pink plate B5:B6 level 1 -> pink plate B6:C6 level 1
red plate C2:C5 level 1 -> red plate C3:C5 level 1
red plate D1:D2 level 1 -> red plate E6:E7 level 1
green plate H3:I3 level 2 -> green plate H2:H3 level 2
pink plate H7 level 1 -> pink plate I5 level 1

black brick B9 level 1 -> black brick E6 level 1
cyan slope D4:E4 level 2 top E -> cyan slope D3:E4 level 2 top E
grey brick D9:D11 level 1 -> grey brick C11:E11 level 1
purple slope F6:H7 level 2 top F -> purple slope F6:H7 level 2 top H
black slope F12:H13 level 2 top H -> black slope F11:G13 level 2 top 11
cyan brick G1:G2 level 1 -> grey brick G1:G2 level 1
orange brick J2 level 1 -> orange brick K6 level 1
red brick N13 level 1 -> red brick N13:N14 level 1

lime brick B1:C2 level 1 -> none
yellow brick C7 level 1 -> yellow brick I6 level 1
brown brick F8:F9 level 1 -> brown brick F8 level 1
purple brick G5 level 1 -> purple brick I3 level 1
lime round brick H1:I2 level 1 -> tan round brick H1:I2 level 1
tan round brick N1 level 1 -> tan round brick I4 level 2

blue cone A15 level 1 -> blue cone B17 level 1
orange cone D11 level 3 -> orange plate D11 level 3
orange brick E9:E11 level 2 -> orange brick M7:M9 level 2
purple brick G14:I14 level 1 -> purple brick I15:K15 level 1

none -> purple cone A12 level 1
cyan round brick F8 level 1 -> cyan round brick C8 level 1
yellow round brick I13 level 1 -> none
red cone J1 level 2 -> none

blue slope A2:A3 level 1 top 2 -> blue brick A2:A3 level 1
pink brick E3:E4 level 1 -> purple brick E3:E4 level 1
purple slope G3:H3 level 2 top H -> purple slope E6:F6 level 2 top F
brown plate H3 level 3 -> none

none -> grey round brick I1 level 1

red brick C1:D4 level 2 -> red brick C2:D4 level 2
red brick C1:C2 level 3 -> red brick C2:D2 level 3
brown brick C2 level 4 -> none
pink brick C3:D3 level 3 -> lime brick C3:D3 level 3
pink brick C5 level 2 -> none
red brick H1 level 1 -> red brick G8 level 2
#####
Activity:
Please print the records above exactly from their first line. End with the line containing "pink plate H7", and include it.

Task output:
pink plate B5:B6 level 1 -> pink plate B6:C6 level 1
red plate C2:C5 level 1 -> red plate C3:C5 level 1
red plate D1:D2 level 1 -> red plate E6:E7 level 1
green plate H3:I3 level 2 -> green plate H2:H3 level 2
pink plate H7 level 1 -> pink plate I5 level 1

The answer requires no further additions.